start DATA SUPPLIED
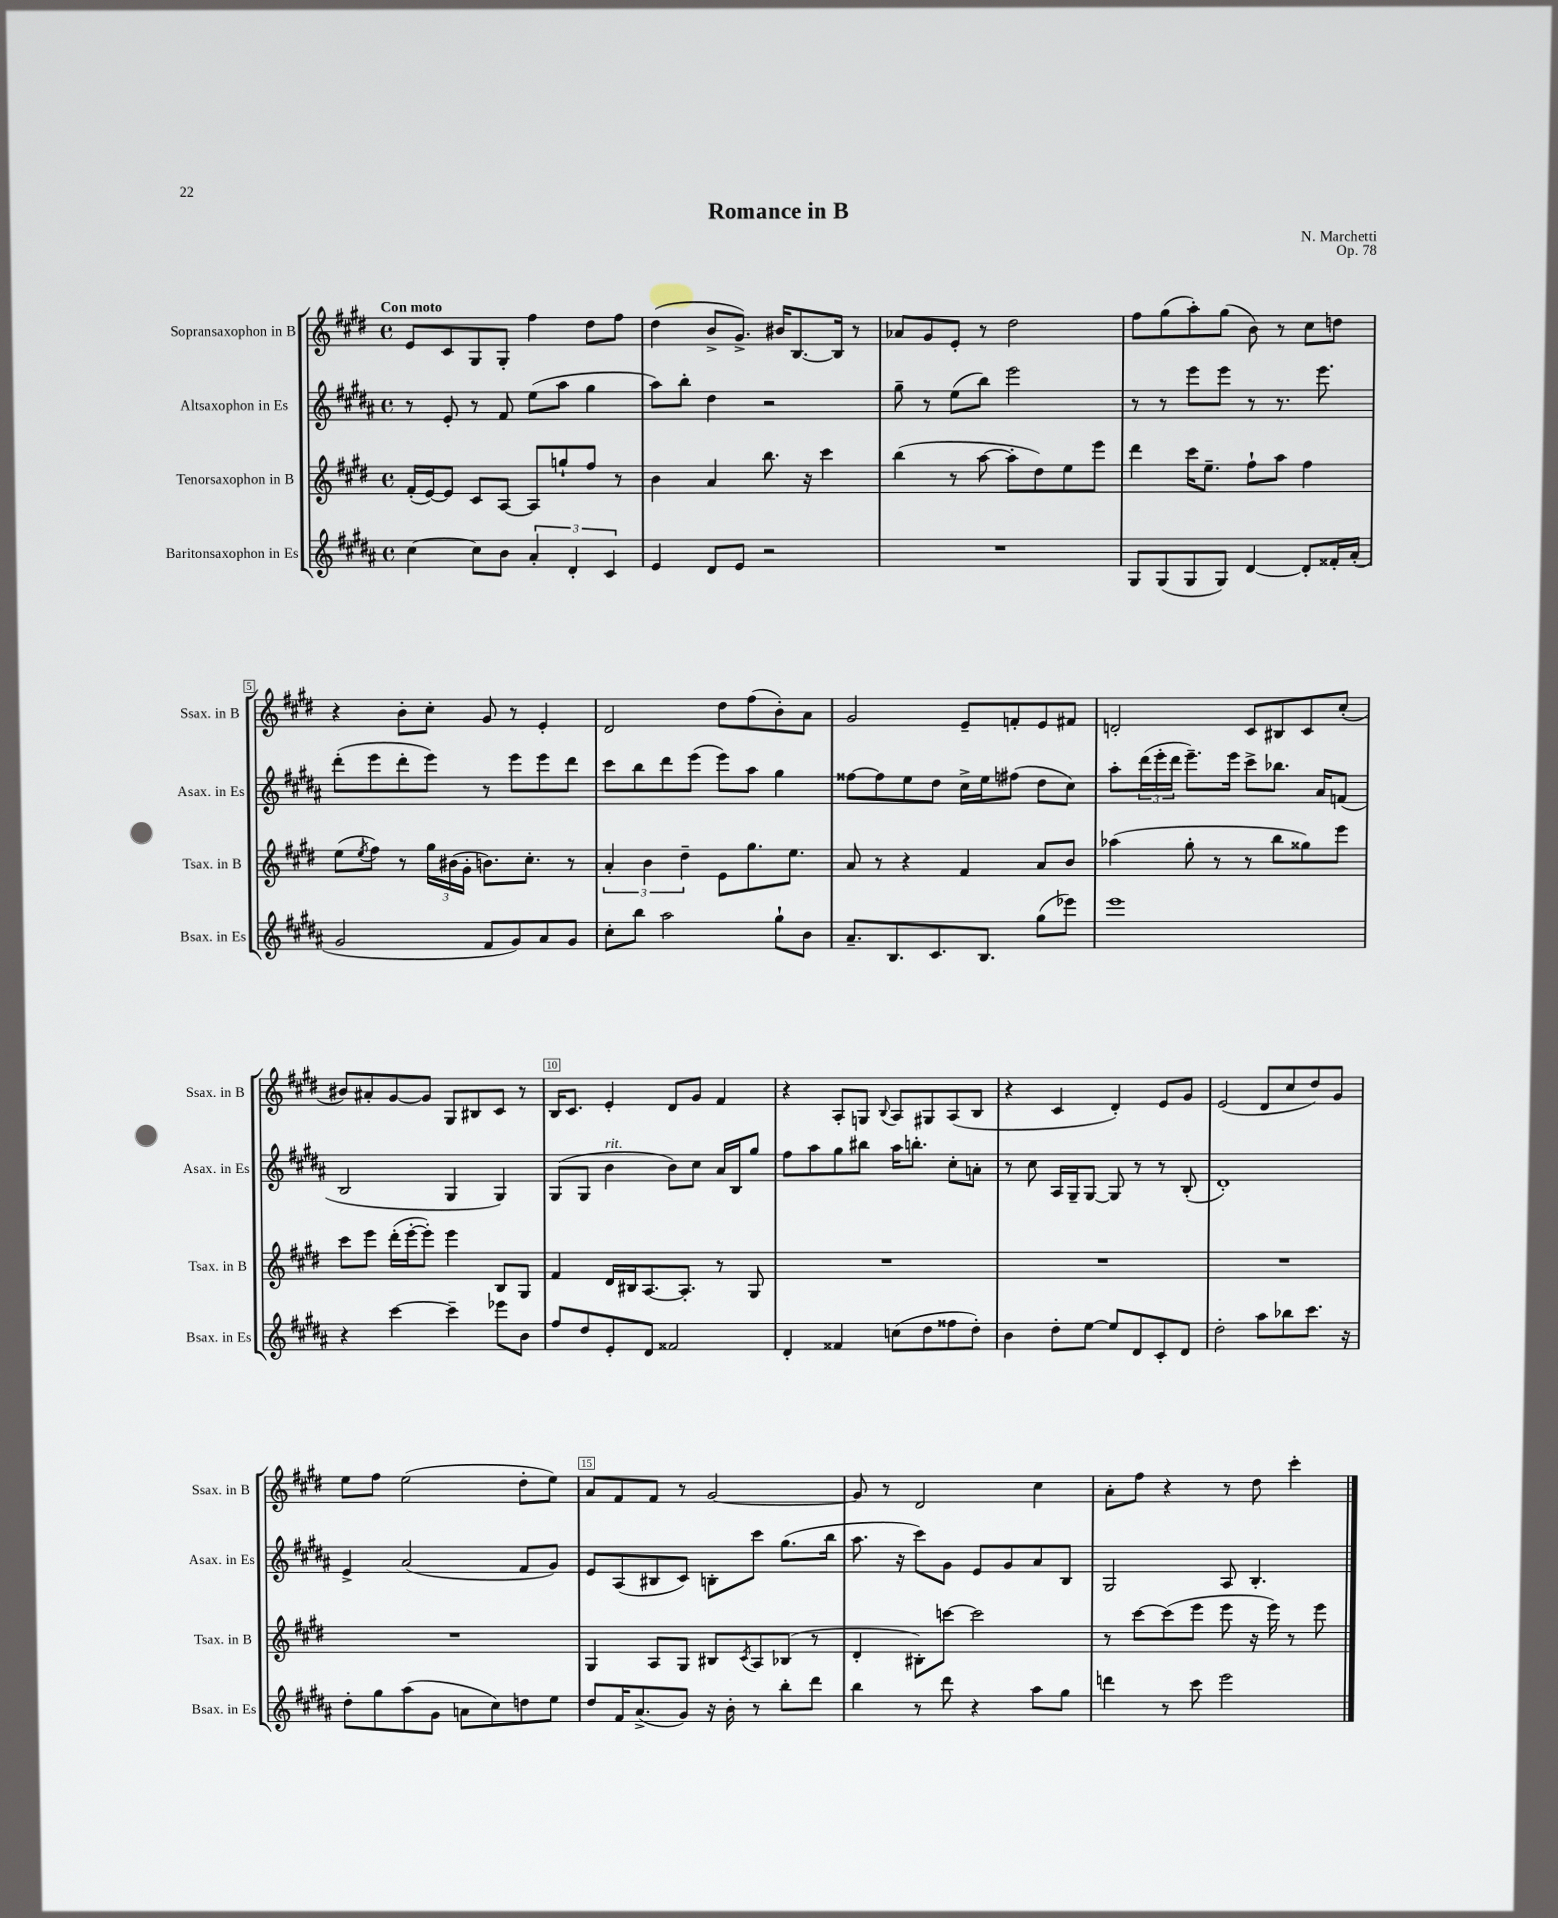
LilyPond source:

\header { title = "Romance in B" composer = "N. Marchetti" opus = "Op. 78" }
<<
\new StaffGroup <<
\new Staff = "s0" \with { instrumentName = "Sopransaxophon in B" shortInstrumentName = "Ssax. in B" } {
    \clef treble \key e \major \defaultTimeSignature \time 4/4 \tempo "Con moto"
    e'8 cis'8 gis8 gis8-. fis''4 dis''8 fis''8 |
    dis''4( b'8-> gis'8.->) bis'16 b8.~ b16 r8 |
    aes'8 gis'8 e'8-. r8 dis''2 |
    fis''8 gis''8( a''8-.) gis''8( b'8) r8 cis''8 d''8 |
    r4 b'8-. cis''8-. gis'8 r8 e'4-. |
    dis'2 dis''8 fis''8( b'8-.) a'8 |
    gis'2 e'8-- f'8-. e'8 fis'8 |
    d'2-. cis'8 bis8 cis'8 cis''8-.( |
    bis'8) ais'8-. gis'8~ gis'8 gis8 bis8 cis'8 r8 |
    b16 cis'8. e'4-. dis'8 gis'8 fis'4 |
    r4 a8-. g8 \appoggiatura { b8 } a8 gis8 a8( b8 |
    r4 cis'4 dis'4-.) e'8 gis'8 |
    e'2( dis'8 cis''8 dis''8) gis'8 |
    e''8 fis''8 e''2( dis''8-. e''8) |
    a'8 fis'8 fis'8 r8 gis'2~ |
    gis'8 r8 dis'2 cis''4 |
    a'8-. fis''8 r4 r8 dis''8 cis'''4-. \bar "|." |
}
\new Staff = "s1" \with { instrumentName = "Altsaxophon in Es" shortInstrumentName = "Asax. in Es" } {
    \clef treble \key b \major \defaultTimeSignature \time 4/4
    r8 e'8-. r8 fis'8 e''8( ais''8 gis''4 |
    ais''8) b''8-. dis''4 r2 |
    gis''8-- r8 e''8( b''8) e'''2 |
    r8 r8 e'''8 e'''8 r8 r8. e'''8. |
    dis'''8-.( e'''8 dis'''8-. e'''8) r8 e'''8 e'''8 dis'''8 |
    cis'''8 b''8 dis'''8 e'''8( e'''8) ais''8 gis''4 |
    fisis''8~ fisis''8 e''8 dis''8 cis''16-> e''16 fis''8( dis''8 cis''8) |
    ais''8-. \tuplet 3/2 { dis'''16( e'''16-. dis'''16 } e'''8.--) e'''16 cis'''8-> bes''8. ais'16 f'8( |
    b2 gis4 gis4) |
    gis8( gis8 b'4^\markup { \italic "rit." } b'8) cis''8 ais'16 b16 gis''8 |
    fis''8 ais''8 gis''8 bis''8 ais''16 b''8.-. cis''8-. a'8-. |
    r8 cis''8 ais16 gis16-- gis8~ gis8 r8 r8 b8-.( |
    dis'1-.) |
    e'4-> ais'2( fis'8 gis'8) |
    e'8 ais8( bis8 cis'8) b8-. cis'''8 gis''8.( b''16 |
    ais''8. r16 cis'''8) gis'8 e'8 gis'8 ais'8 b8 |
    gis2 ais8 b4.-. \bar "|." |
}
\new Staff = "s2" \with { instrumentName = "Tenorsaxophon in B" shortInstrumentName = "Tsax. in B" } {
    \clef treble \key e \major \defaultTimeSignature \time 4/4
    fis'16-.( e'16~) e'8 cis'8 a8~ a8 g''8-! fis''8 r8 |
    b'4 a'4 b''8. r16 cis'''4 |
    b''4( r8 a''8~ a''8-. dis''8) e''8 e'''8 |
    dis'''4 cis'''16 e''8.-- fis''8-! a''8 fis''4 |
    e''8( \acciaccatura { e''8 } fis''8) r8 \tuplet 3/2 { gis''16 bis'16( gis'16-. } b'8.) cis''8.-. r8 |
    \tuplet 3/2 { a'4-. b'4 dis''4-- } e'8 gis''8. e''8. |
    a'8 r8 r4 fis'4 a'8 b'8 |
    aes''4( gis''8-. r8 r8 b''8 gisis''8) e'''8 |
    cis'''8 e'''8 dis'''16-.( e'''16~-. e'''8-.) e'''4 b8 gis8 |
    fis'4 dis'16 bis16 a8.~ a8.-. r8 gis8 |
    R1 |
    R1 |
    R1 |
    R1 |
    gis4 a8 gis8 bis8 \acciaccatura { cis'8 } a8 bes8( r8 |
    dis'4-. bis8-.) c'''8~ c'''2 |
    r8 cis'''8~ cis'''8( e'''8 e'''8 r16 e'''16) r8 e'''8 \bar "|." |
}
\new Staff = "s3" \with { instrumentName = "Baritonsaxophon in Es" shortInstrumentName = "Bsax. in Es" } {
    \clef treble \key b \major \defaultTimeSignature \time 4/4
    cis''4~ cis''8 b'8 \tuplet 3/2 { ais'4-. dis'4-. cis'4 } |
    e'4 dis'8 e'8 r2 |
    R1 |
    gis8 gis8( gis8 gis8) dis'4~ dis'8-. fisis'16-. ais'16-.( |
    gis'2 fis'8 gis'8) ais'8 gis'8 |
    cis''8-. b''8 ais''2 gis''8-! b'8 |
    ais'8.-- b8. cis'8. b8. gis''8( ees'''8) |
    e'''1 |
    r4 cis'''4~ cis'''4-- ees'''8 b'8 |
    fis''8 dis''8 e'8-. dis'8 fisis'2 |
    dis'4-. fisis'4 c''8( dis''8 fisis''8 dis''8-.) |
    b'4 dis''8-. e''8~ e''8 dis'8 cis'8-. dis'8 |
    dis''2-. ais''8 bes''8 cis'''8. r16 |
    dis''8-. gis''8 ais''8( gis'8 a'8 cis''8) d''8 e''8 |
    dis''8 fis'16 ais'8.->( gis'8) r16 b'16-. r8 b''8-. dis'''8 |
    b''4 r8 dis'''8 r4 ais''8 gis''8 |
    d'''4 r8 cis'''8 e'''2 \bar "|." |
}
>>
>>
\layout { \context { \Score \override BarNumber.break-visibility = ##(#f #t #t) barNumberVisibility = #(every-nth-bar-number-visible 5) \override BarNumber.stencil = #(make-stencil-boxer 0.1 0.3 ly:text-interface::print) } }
end DATA SUPPLIED
start DATA SUPPLIED
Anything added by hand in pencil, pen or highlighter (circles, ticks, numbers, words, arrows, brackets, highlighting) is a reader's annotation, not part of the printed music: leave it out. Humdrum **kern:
end DATA SUPPLIED
#### [EXERCISE AIM]
Which lines in the records contain "acciaccatura"? Show each of them in full.

#### [THE ANSWER]
    e''8( \acciaccatura { e''8 } fis''8) r8 \tuplet 3/2 { gis''16 bis'16( gis'16-. } b'8.) cis''8.-. r8 |
    gis4 a8 gis8 bis8 \acciaccatura { cis'8 } a8 bes8( r8 |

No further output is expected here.